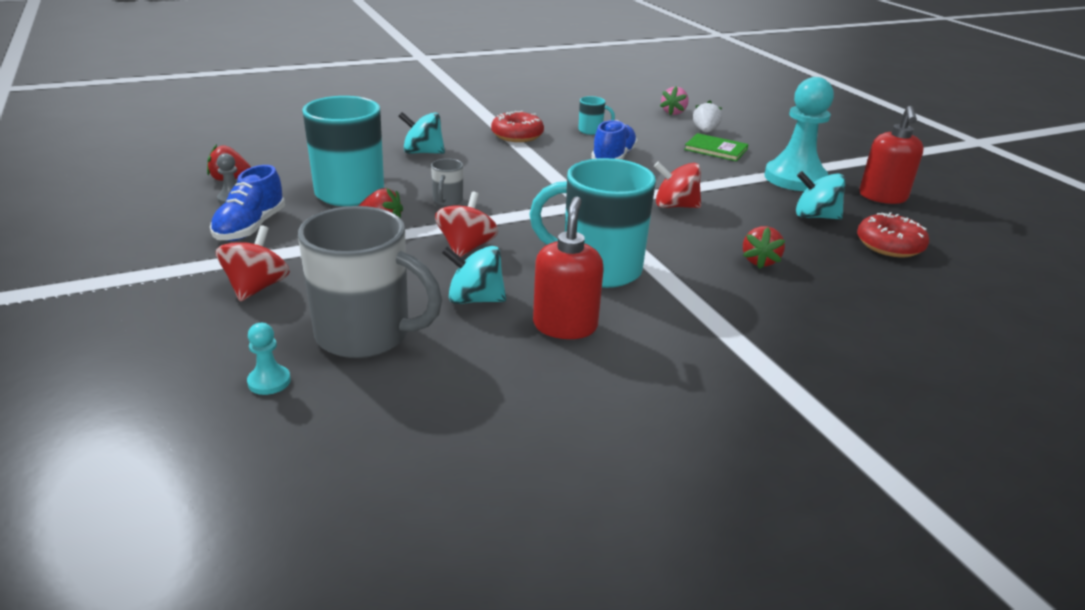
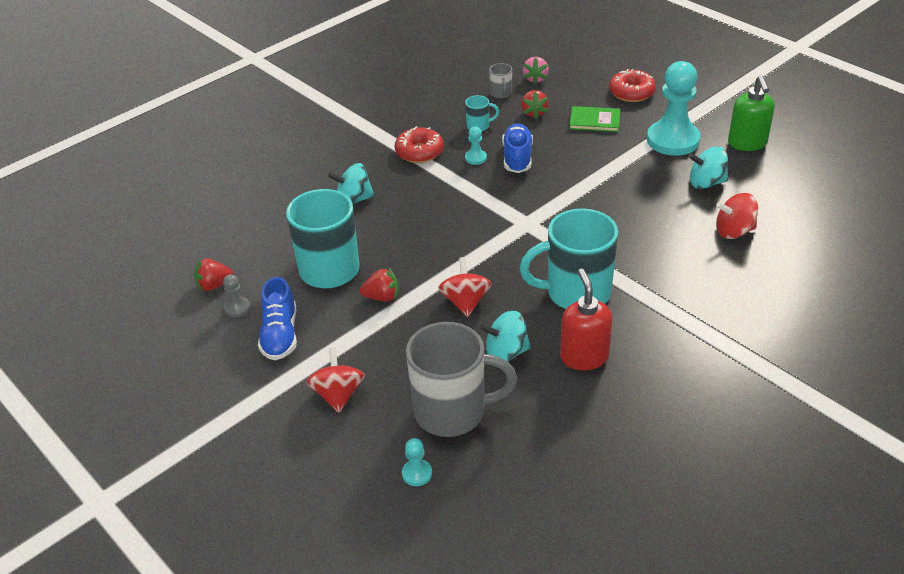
camera: 15 degrees left, 10 degrees up
(447, 201) = (415, 254): grey mug -> grey mug (501, 94)
(570, 150) = (475, 158): none -> turquoise pawn
(675, 206) = (596, 204): red spinning top -> red spinning top (734, 231)
(705, 131) = (574, 98): white strawberry -> none
(759, 261) = (686, 247): red strawberry -> red strawberry (534, 113)
(882, 197) = (747, 143): red soap dispenser -> green soap dispenser
(889, 245) = (771, 199): red donut -> red donut (631, 92)

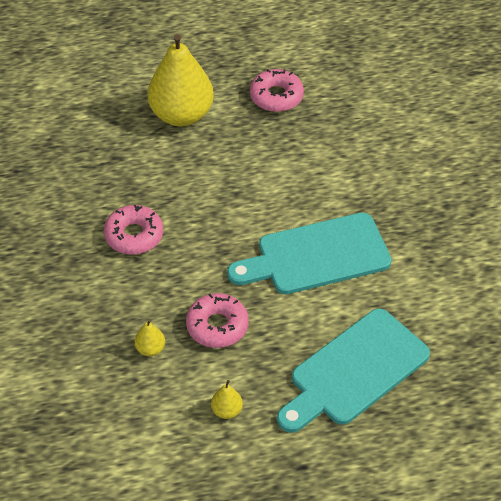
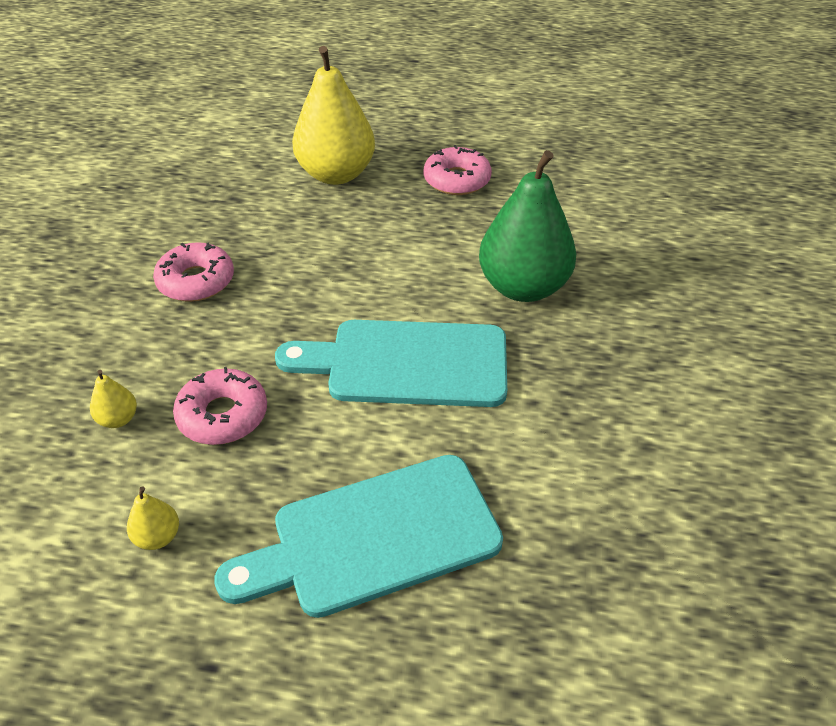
camera: 20 degrees right, 5 degrees down
(366, 177) = (523, 287): none -> green pear

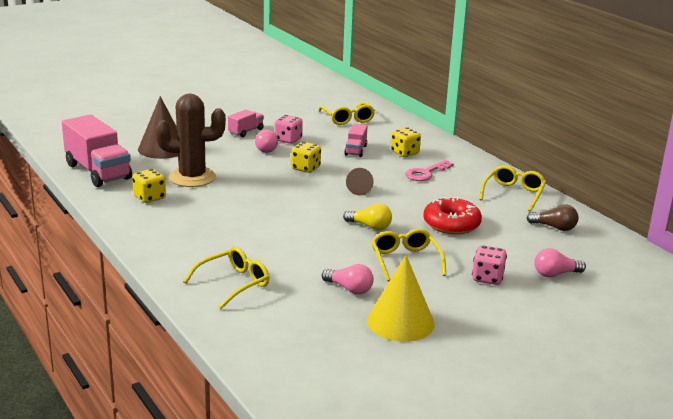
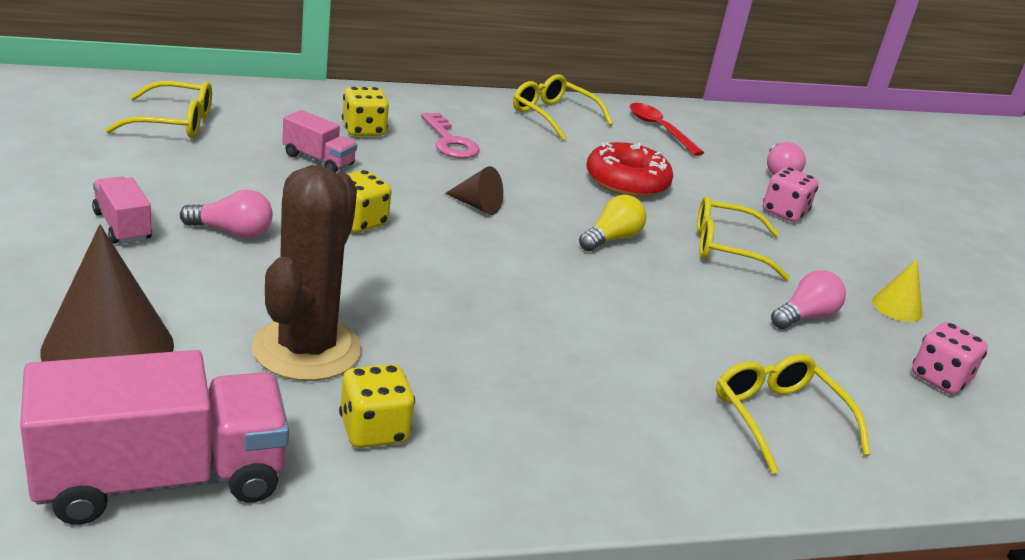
camera: 75 degrees left, 5 degrees up
(288, 140) = (213, 199): pink dice -> pink dice (939, 379)
(400, 322) = (897, 307): yellow cone -> yellow cone, size x0.52
(554, 227) = (659, 129): brown light bulb -> red spoon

--

_Exercise details:_ Repeat exactly, please: transcribe each entry and leave out the pictures.

_The answer:_
camera: 15 degrees left, 10 degrees up
(447, 201) = (415, 254): grey mug -> grey mug (501, 94)
(570, 150) = (475, 158): none -> turquoise pawn
(675, 206) = (596, 204): red spinning top -> red spinning top (734, 231)
(705, 131) = (574, 98): white strawberry -> none
(759, 261) = (686, 247): red strawberry -> red strawberry (534, 113)
(882, 197) = (747, 143): red soap dispenser -> green soap dispenser
(889, 245) = (771, 199): red donut -> red donut (631, 92)

camera: 20 degrees right, 5 degrees down
(366, 177) = (523, 287): none -> green pear

camera: 75 degrees left, 5 degrees up
(288, 140) = (213, 199): pink dice -> pink dice (939, 379)
(400, 322) = (897, 307): yellow cone -> yellow cone, size x0.52
(554, 227) = (659, 129): brown light bulb -> red spoon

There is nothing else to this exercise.